*EXERCISE GOAL*: Reproduce all of the data below without alteration; exclude every picture.

*RECORDS FOR PROCESSING*:
______

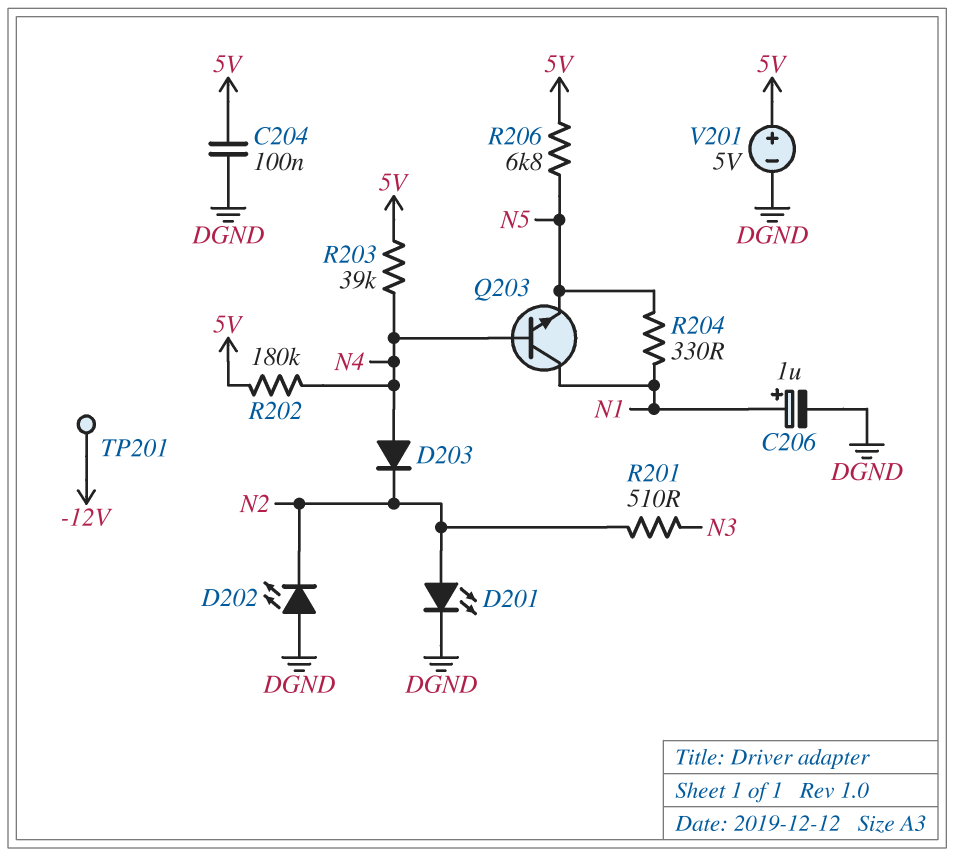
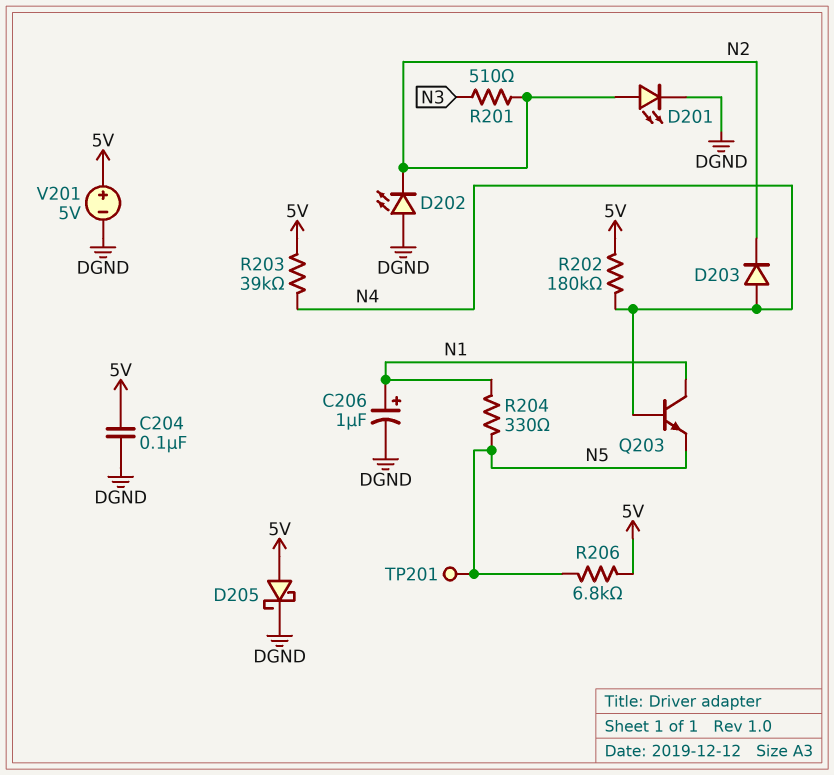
D205: none -> schottky (A 5V, K DGND)
TP201: test point (-12V) -> test point (N5)

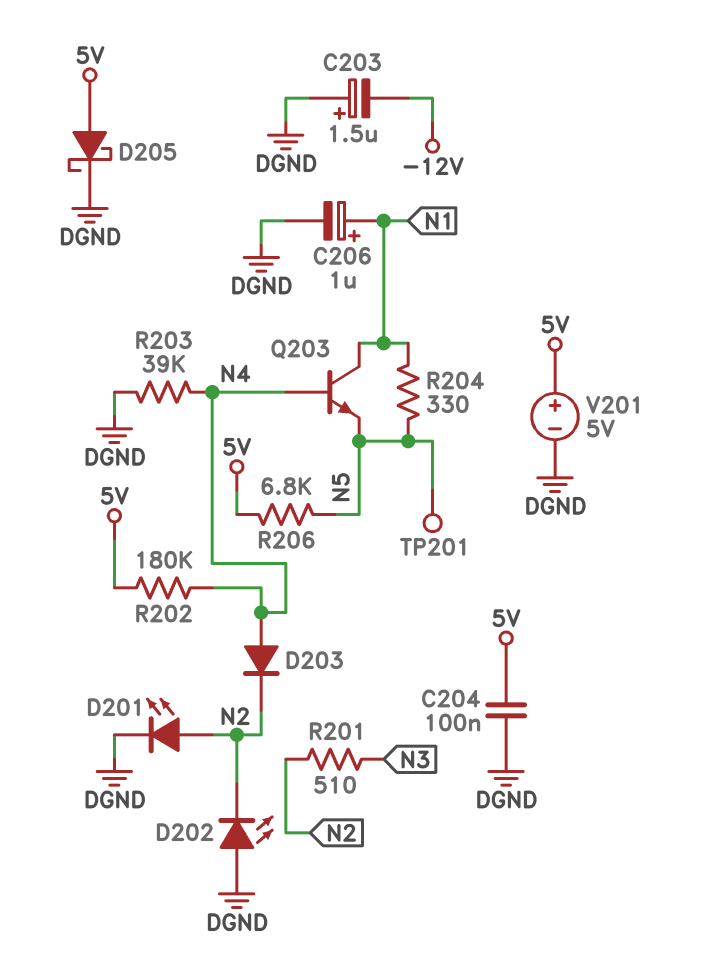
C203: none -> 1.5uF (plus DGND, minus -12V)
R203: 39k (5V, N4) -> 39k (DGND, N4)

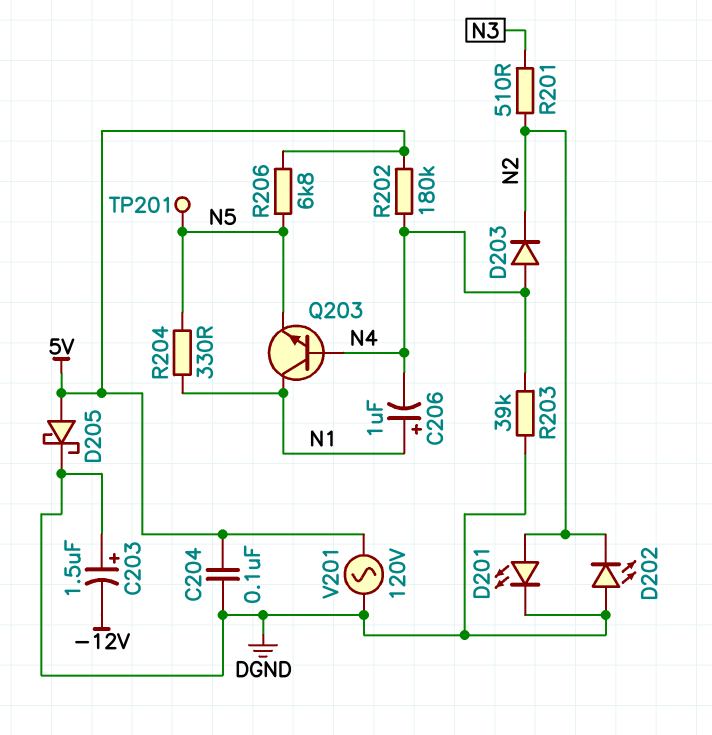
C206: 1uF (plus N1, minus DGND) -> 1uF (plus N1, minus N4)
V201: 5V (plus 5V, minus DGND) -> AC 120V (5V, DGND)

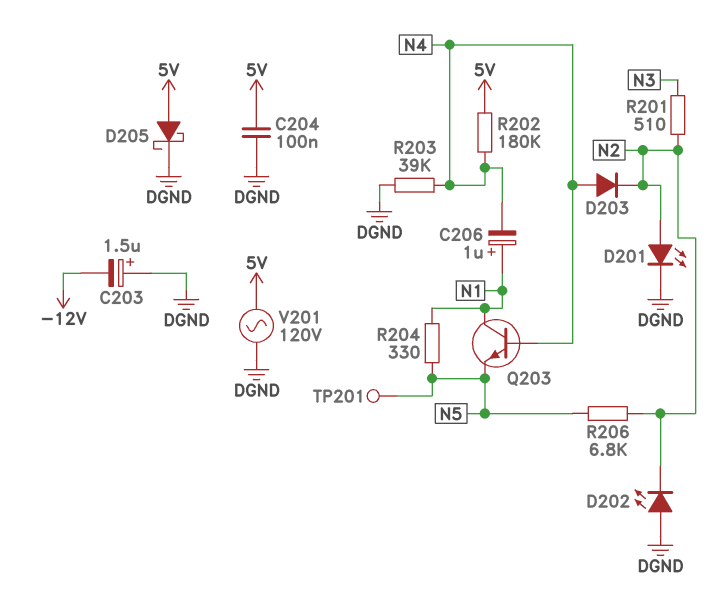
R206: 6.8k (5V, N5) -> 6.8k (N2, N5)

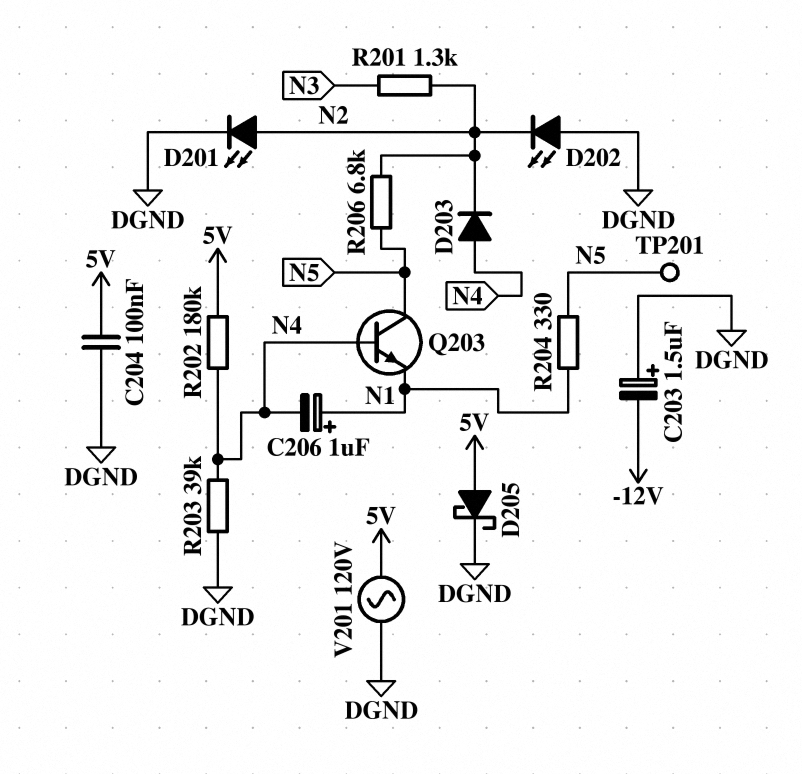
Q203: NPN (B N4, C N1, E N5) -> NPN (B N4, C N5, E N1)
R201: 510 (N2, N3) -> 1.3k (N2, N3)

______

*RESPONSE BELOW*:
D205: none -> schottky (A 5V, K DGND)
TP201: test point (-12V) -> test point (N5)

C203: none -> 1.5uF (plus DGND, minus -12V)
R203: 39k (5V, N4) -> 39k (DGND, N4)

C206: 1uF (plus N1, minus DGND) -> 1uF (plus N1, minus N4)
V201: 5V (plus 5V, minus DGND) -> AC 120V (5V, DGND)

R206: 6.8k (5V, N5) -> 6.8k (N2, N5)

Q203: NPN (B N4, C N1, E N5) -> NPN (B N4, C N5, E N1)
R201: 510 (N2, N3) -> 1.3k (N2, N3)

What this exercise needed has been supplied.